##### DATA

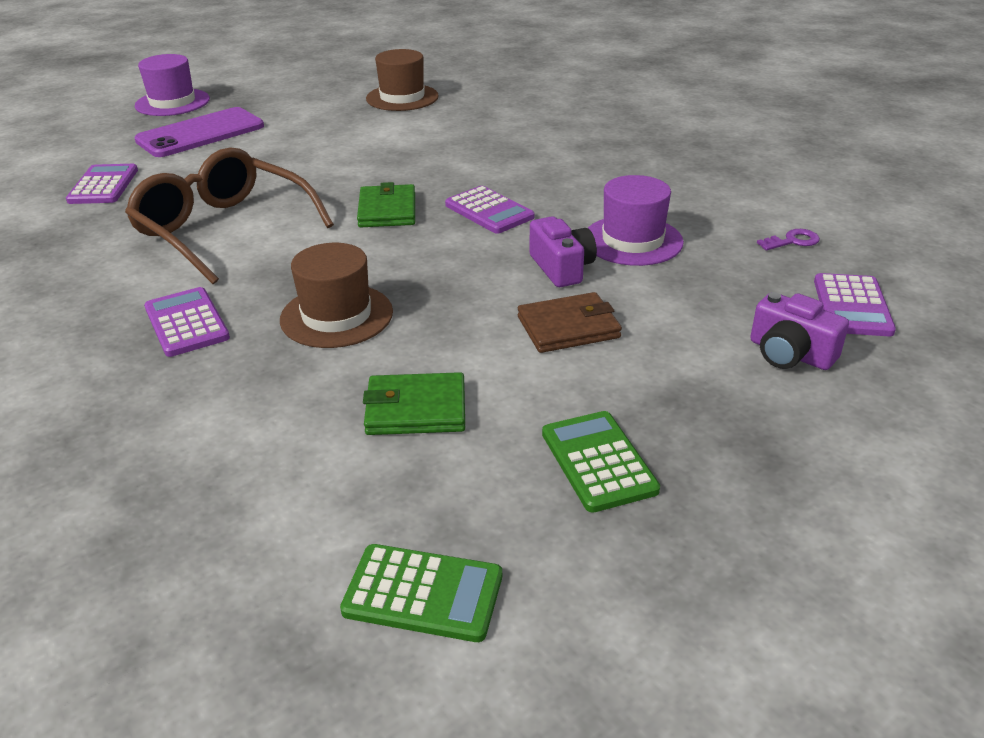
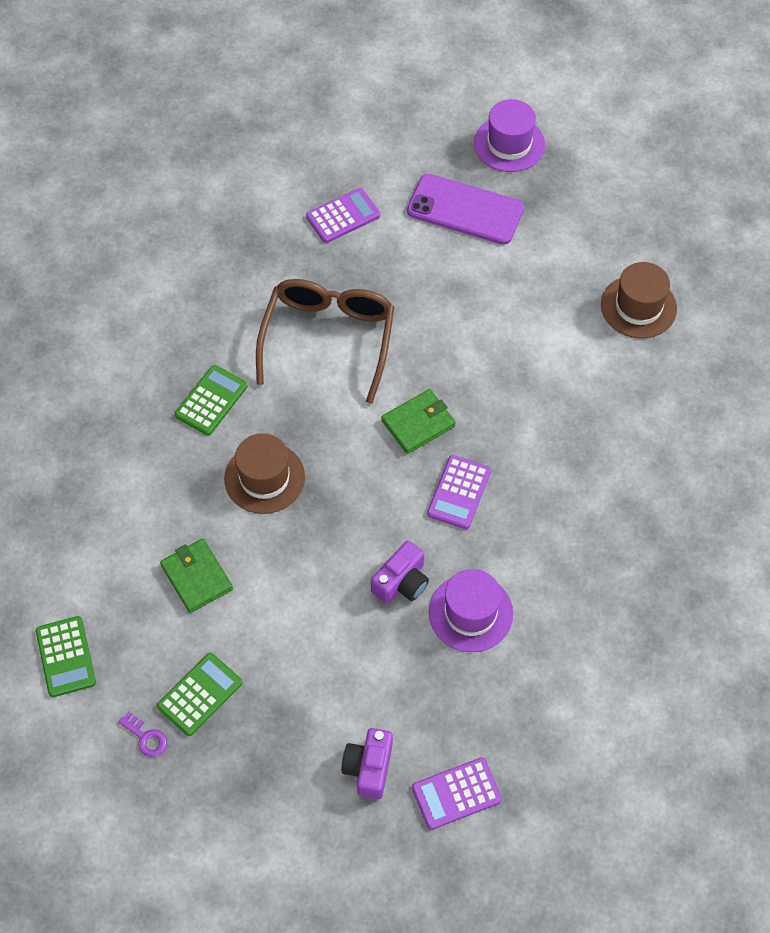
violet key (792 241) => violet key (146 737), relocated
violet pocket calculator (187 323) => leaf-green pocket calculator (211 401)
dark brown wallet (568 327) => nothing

##########

WHAT NEEDS TO BE DONE :: Would you please output the listing above exactly, leaving out the pictures?

SOLUTION ::
violet key (792 241) => violet key (146 737), relocated
violet pocket calculator (187 323) => leaf-green pocket calculator (211 401)
dark brown wallet (568 327) => nothing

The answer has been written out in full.